* GOAL OF THE EXERCISE: Each line of the records below that includes "resized" adds one to the count; state the final count by itself.

START EXERCISE MATERIAL

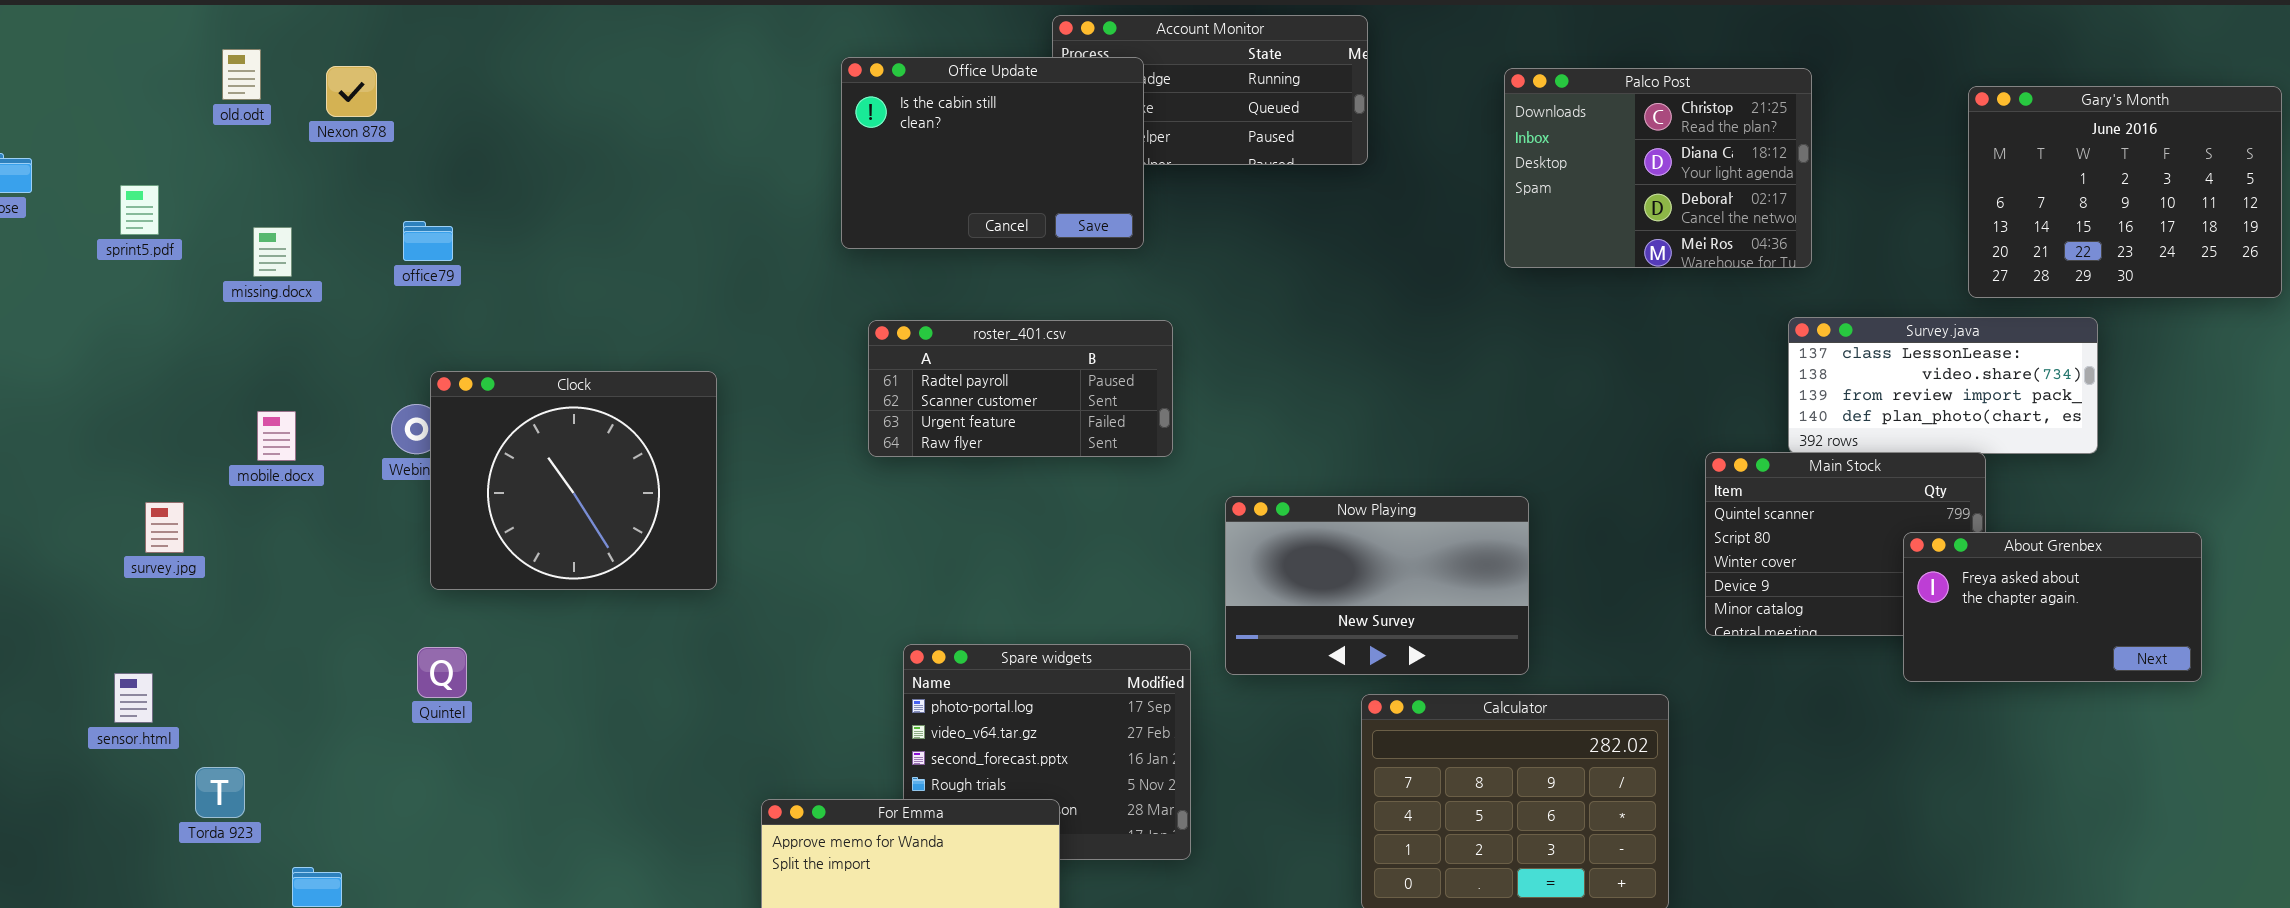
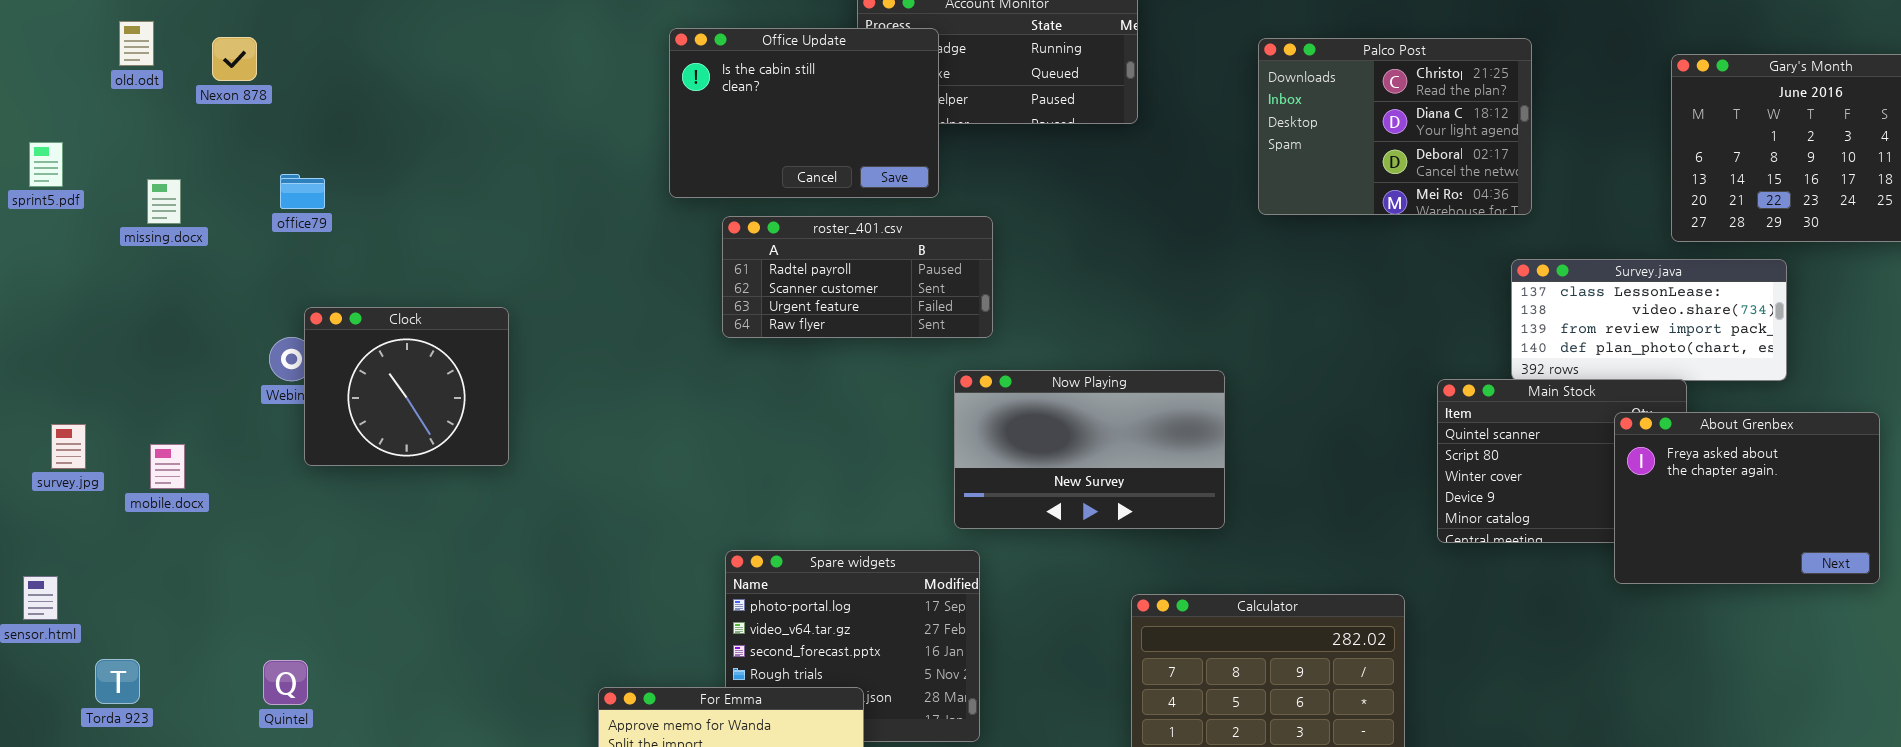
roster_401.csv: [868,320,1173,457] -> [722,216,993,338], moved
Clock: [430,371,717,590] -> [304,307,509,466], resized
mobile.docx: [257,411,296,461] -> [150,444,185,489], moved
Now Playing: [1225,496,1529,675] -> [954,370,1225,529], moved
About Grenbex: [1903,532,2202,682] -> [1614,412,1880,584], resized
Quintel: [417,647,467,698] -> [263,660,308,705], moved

END EXERCISE MATERIAL
START EXERCISE MATERIAL

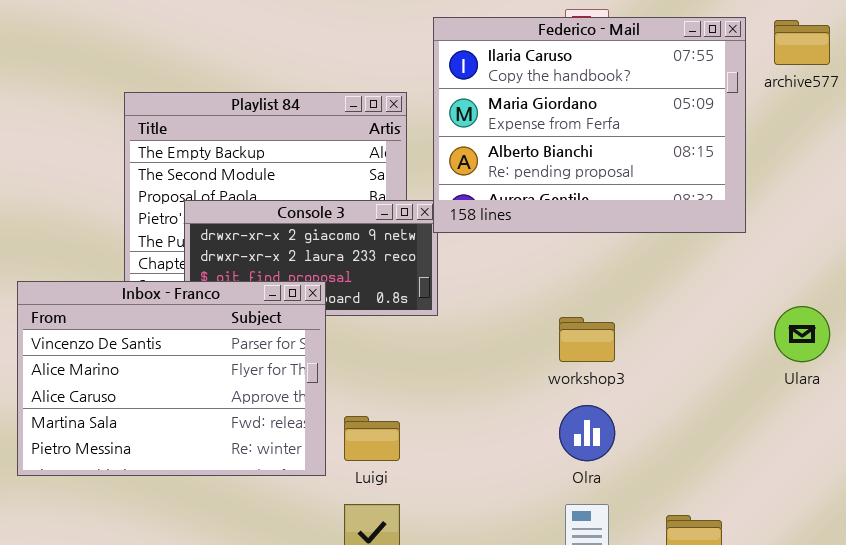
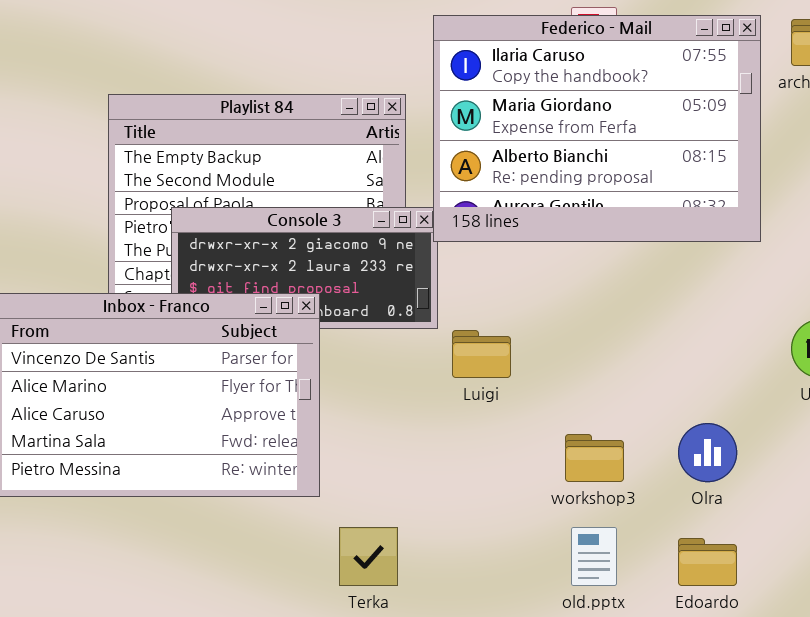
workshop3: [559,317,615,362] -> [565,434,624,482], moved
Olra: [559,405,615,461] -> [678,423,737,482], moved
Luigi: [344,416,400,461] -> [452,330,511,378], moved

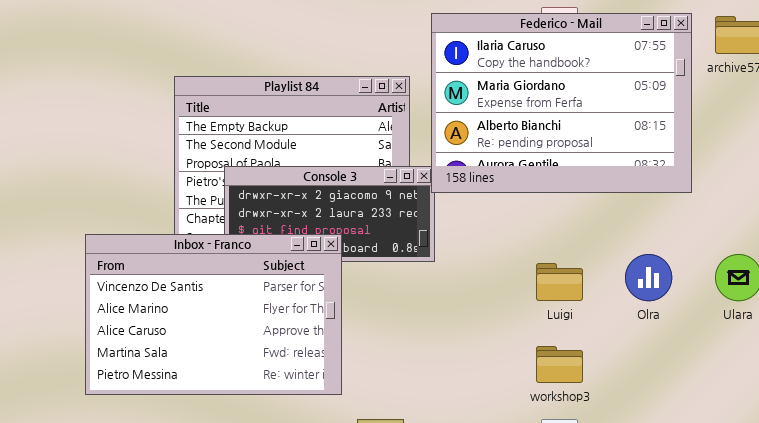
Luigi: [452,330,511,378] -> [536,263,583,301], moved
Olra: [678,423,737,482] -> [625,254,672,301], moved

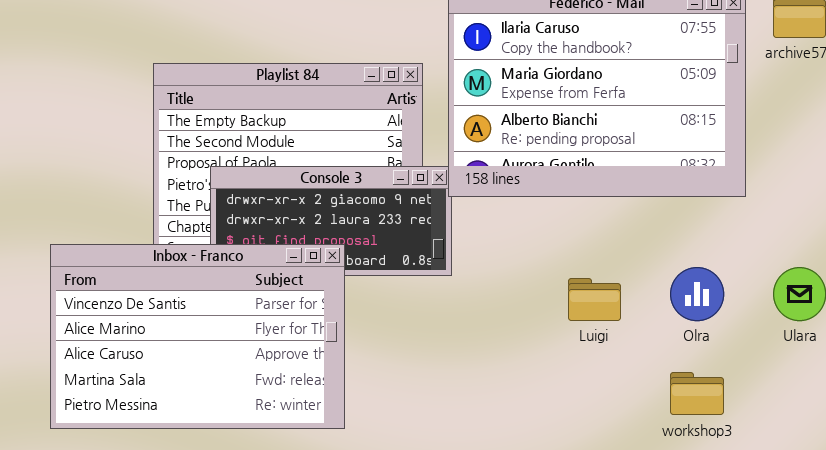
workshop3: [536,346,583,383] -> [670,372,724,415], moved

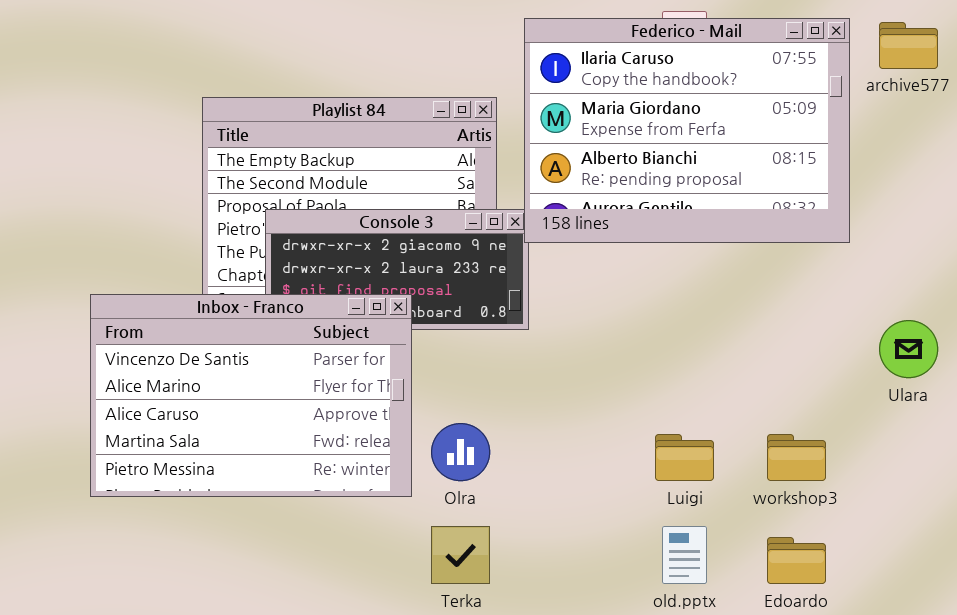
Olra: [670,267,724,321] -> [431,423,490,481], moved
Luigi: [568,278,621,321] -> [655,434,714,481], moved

END EXERCISE MATERIAL
START EXERCISE MATERIAL

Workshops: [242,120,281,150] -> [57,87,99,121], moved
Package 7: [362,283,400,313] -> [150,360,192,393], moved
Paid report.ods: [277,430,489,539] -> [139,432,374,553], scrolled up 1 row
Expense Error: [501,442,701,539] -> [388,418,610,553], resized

END EXERCISE MATERIAL

* SOLVED PROBLEM: 3